(Version comparison data)
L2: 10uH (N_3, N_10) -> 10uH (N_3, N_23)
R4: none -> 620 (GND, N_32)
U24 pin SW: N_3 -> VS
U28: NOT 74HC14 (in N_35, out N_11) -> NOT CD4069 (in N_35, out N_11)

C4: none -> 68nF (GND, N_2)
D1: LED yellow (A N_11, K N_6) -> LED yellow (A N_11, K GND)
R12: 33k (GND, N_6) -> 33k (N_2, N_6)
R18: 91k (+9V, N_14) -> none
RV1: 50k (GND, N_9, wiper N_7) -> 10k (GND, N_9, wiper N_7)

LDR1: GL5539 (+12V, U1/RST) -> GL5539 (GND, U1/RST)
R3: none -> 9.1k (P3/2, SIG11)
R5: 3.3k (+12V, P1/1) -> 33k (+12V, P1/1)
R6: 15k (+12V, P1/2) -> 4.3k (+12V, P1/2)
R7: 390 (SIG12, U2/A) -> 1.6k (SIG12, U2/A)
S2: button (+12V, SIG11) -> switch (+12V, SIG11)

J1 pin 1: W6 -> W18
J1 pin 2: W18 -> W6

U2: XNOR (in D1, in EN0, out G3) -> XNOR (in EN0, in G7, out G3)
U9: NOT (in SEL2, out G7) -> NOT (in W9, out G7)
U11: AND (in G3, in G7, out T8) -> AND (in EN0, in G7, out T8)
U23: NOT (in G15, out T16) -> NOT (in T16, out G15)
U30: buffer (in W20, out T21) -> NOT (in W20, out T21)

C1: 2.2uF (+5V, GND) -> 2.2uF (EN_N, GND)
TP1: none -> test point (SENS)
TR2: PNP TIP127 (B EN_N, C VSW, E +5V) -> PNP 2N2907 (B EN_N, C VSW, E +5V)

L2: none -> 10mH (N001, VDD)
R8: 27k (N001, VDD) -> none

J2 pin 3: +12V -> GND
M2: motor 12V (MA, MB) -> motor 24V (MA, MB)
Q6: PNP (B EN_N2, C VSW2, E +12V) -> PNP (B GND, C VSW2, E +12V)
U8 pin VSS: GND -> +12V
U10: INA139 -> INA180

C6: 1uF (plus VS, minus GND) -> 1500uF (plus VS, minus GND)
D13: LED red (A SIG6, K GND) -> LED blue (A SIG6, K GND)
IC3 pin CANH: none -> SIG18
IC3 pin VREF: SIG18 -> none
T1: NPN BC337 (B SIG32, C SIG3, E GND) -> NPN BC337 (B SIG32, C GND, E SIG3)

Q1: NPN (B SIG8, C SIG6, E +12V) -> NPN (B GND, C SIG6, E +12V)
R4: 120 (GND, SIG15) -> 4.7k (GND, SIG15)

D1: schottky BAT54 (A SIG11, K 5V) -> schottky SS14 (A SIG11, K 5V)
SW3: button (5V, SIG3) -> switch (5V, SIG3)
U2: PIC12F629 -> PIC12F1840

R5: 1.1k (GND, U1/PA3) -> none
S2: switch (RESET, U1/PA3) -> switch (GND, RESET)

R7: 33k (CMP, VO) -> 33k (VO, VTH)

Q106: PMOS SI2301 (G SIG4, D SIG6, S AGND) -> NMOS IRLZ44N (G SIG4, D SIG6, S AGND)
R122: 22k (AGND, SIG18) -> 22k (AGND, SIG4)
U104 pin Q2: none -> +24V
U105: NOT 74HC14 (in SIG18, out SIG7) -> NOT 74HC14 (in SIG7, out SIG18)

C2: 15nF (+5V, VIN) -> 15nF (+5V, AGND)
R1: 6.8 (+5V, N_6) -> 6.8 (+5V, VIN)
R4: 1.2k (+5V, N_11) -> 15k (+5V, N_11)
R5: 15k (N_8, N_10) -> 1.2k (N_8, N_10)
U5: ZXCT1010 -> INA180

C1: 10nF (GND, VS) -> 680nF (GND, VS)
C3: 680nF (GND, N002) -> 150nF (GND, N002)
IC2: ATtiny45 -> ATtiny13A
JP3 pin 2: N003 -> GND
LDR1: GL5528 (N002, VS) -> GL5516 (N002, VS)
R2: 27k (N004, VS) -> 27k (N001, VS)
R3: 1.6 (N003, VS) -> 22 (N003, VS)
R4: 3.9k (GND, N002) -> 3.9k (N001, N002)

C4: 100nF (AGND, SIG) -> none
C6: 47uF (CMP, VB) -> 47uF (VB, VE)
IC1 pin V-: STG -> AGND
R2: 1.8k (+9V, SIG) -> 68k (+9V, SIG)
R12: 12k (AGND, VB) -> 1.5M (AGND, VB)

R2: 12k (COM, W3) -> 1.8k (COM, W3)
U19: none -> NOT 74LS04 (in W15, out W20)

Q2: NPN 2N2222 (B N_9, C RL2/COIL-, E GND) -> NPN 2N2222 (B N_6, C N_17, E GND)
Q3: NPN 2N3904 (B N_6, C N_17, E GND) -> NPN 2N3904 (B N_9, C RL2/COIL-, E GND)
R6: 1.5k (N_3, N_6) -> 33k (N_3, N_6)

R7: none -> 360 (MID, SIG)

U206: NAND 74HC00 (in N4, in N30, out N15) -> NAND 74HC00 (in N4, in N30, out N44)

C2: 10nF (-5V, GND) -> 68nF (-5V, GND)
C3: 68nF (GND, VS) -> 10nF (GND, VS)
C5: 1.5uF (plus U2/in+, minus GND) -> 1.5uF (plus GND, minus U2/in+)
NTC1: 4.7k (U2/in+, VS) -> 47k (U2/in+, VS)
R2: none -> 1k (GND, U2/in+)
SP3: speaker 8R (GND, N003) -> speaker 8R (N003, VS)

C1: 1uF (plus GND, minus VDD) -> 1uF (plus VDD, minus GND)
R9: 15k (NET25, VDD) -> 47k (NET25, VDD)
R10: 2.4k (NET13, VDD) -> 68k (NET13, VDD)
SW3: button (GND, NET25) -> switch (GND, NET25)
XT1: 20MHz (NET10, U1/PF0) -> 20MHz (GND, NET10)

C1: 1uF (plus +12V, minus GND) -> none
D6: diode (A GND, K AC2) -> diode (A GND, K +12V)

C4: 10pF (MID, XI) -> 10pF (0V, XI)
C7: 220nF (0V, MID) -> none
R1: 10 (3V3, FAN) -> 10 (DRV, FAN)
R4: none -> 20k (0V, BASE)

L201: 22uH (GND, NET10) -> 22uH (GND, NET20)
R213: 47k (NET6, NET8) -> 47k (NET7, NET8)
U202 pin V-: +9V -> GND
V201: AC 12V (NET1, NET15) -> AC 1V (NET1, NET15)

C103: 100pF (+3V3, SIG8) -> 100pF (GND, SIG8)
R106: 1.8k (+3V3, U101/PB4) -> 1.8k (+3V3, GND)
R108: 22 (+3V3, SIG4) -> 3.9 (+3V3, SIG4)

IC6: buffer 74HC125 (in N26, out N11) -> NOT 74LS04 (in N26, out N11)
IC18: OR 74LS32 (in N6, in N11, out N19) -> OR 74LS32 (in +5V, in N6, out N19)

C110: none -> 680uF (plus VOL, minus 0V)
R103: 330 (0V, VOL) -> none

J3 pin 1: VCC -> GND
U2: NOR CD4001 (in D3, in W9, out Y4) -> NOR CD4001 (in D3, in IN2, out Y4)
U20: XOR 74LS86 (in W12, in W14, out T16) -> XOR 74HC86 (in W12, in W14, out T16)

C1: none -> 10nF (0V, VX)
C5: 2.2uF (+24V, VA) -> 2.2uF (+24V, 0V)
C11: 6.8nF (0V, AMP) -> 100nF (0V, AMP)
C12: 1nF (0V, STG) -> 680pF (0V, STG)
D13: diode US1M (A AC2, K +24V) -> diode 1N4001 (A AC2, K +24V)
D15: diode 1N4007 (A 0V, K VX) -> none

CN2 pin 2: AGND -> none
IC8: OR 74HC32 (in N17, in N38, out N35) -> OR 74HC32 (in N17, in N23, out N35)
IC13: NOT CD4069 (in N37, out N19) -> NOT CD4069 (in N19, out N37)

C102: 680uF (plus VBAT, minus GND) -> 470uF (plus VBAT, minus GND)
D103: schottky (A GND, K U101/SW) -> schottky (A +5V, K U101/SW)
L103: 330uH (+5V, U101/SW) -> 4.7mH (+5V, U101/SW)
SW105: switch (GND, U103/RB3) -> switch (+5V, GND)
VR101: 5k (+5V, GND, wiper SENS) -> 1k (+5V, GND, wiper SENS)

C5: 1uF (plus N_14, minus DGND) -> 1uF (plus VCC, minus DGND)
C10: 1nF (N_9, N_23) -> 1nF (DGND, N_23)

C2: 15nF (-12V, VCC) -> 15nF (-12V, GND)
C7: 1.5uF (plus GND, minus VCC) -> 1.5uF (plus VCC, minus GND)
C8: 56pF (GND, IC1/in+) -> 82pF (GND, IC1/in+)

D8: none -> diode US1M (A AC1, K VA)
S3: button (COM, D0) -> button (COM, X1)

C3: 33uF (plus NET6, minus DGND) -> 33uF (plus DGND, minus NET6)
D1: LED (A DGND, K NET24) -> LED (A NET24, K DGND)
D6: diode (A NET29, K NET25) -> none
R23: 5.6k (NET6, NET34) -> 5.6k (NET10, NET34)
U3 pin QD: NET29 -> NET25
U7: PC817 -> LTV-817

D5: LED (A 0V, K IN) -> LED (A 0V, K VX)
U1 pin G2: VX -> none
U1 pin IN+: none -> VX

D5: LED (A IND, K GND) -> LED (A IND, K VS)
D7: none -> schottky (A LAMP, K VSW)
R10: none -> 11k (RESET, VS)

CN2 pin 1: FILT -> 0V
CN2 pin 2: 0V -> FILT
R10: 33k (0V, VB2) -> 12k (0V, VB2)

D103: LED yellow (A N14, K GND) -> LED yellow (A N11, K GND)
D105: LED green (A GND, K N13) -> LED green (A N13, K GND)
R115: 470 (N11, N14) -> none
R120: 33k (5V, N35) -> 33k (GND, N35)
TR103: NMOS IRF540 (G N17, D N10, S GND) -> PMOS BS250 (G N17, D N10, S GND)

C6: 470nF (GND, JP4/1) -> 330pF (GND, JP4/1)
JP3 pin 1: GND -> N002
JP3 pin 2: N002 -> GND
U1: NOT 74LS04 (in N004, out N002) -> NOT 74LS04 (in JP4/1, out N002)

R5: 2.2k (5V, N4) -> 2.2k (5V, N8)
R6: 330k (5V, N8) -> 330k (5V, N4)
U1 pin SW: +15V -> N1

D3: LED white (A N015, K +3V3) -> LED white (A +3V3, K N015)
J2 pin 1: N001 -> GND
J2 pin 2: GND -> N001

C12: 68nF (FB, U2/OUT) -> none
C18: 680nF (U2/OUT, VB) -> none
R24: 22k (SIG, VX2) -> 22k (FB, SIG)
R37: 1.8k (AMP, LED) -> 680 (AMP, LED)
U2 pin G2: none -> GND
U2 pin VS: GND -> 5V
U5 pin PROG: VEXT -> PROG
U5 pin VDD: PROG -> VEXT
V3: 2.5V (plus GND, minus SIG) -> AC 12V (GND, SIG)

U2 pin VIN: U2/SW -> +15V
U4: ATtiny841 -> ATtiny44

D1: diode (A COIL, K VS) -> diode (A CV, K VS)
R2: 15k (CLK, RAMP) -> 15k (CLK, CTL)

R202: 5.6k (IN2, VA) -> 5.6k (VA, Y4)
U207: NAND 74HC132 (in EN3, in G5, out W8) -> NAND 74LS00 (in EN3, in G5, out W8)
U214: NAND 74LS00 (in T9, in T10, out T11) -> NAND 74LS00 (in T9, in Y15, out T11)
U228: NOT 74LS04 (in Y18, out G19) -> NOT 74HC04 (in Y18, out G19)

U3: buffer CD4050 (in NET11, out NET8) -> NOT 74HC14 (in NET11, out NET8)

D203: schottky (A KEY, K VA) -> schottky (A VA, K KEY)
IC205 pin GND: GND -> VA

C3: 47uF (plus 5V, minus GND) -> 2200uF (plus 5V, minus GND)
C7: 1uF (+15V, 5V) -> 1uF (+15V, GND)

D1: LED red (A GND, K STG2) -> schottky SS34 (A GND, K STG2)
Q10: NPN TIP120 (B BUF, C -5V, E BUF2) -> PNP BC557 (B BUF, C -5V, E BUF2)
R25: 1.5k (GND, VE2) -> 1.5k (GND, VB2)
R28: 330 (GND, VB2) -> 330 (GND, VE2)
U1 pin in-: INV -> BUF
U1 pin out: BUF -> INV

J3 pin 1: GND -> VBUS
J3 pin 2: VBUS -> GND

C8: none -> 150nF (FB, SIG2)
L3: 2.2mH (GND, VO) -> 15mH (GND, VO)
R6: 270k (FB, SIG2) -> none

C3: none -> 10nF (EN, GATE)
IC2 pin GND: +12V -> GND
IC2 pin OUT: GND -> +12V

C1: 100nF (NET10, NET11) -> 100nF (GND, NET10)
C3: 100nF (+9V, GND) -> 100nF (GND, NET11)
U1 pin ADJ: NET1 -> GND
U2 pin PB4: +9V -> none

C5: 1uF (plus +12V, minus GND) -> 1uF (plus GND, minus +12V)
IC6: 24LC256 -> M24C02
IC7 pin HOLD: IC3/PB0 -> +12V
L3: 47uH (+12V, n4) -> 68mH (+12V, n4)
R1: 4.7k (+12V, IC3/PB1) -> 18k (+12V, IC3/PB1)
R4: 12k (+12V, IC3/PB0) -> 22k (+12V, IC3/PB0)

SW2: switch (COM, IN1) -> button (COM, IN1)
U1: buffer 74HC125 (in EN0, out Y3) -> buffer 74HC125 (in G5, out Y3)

→ **TASK**
Please output the exact lines of the records above, beginning with the first and stopping after the line that holds "U2: XNOR (in", and nothing else.

→ **OUTPUT**
L2: 10uH (N_3, N_10) -> 10uH (N_3, N_23)
R4: none -> 620 (GND, N_32)
U24 pin SW: N_3 -> VS
U28: NOT 74HC14 (in N_35, out N_11) -> NOT CD4069 (in N_35, out N_11)

C4: none -> 68nF (GND, N_2)
D1: LED yellow (A N_11, K N_6) -> LED yellow (A N_11, K GND)
R12: 33k (GND, N_6) -> 33k (N_2, N_6)
R18: 91k (+9V, N_14) -> none
RV1: 50k (GND, N_9, wiper N_7) -> 10k (GND, N_9, wiper N_7)

LDR1: GL5539 (+12V, U1/RST) -> GL5539 (GND, U1/RST)
R3: none -> 9.1k (P3/2, SIG11)
R5: 3.3k (+12V, P1/1) -> 33k (+12V, P1/1)
R6: 15k (+12V, P1/2) -> 4.3k (+12V, P1/2)
R7: 390 (SIG12, U2/A) -> 1.6k (SIG12, U2/A)
S2: button (+12V, SIG11) -> switch (+12V, SIG11)

J1 pin 1: W6 -> W18
J1 pin 2: W18 -> W6

U2: XNOR (in D1, in EN0, out G3) -> XNOR (in EN0, in G7, out G3)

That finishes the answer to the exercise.